DATA RECORDS

☆ ☆ ☆ ☆

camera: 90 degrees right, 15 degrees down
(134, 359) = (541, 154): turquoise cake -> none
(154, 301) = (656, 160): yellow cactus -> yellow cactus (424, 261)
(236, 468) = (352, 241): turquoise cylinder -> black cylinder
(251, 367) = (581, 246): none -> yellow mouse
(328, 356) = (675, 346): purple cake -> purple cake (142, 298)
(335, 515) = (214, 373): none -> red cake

☆ ☆ ☆ ☆

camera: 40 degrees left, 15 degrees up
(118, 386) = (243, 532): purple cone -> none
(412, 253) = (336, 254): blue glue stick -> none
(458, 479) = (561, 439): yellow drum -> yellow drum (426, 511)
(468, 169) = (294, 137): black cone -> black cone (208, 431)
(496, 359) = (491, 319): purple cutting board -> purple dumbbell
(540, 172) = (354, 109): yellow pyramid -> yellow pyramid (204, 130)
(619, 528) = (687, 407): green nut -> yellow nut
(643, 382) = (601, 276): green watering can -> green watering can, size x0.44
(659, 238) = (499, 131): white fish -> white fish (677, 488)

☆ ☆ ☆ ☆

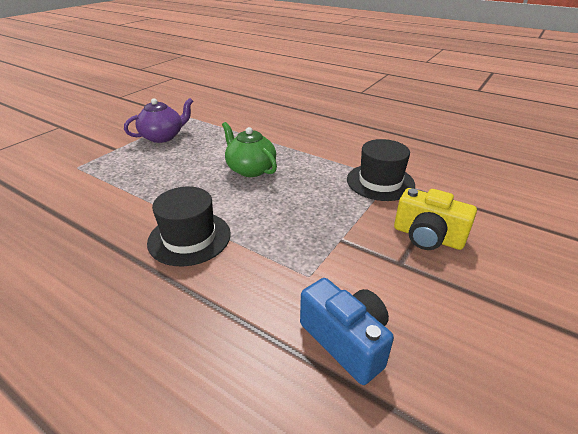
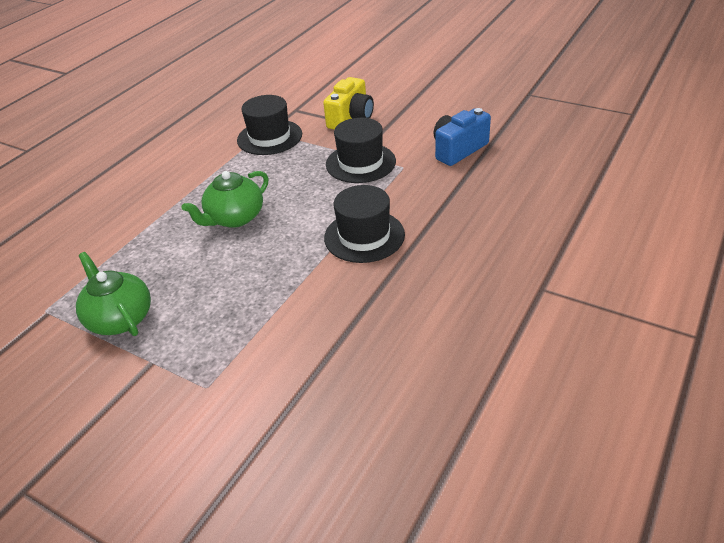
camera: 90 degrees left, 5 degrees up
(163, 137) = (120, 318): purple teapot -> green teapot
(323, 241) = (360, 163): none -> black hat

☆ ☆ ☆ ☆

Please, from the entries above, set down exactly the lines from the one containing "camera: 90 degrees right, 15 degrees down" through the one containing "(335, 515) = (214, 373): none -> red cake", and only those.

RESULT OF THE EXERCISE
camera: 90 degrees right, 15 degrees down
(134, 359) = (541, 154): turquoise cake -> none
(154, 301) = (656, 160): yellow cactus -> yellow cactus (424, 261)
(236, 468) = (352, 241): turquoise cylinder -> black cylinder
(251, 367) = (581, 246): none -> yellow mouse
(328, 356) = (675, 346): purple cake -> purple cake (142, 298)
(335, 515) = (214, 373): none -> red cake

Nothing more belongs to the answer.